#### EXERCISE OBJECTIVE:
The output is the lines below from the one with "(298, 229) = (430, 139): red" through the one with "(307, 288) = (580, 378): turquoise", both included, printed exactly and with no other line.

#### Object change listings:
------------

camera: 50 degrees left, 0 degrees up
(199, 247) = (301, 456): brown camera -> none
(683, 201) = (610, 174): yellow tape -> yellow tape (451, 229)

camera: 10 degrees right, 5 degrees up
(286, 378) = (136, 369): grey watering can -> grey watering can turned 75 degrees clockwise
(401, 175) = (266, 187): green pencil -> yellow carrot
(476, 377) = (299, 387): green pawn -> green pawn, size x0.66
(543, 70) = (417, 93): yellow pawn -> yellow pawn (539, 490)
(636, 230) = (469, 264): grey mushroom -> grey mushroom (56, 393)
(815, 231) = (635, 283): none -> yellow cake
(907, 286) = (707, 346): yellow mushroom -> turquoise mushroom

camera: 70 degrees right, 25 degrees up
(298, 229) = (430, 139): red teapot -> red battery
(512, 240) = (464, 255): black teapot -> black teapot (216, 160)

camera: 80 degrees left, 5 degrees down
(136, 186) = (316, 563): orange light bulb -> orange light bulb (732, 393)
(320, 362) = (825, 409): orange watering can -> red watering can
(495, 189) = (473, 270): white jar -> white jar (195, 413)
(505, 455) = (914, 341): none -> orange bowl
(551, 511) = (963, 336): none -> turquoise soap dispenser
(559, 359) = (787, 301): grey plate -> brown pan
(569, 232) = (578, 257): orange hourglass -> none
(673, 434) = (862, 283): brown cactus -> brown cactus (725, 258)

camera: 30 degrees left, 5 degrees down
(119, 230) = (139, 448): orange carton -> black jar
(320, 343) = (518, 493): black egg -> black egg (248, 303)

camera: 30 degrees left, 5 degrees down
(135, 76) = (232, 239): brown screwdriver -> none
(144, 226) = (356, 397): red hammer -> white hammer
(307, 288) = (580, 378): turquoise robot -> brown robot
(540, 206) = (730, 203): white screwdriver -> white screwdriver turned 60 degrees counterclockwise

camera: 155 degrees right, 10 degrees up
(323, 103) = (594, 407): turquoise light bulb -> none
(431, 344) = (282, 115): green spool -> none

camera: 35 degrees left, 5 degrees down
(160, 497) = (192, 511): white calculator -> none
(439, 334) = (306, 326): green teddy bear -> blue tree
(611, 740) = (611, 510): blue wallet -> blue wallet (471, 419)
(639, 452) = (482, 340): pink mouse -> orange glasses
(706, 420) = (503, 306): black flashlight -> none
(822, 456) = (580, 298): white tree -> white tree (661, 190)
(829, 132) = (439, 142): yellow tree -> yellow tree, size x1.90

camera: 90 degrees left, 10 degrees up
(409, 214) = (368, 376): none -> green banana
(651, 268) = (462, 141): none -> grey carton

------------

#### RESULT:
(298, 229) = (430, 139): red teapot -> red battery
(512, 240) = (464, 255): black teapot -> black teapot (216, 160)

camera: 80 degrees left, 5 degrees down
(136, 186) = (316, 563): orange light bulb -> orange light bulb (732, 393)
(320, 362) = (825, 409): orange watering can -> red watering can
(495, 189) = (473, 270): white jar -> white jar (195, 413)
(505, 455) = (914, 341): none -> orange bowl
(551, 511) = (963, 336): none -> turquoise soap dispenser
(559, 359) = (787, 301): grey plate -> brown pan
(569, 232) = (578, 257): orange hourglass -> none
(673, 434) = (862, 283): brown cactus -> brown cactus (725, 258)

camera: 30 degrees left, 5 degrees down
(119, 230) = (139, 448): orange carton -> black jar
(320, 343) = (518, 493): black egg -> black egg (248, 303)

camera: 30 degrees left, 5 degrees down
(135, 76) = (232, 239): brown screwdriver -> none
(144, 226) = (356, 397): red hammer -> white hammer
(307, 288) = (580, 378): turquoise robot -> brown robot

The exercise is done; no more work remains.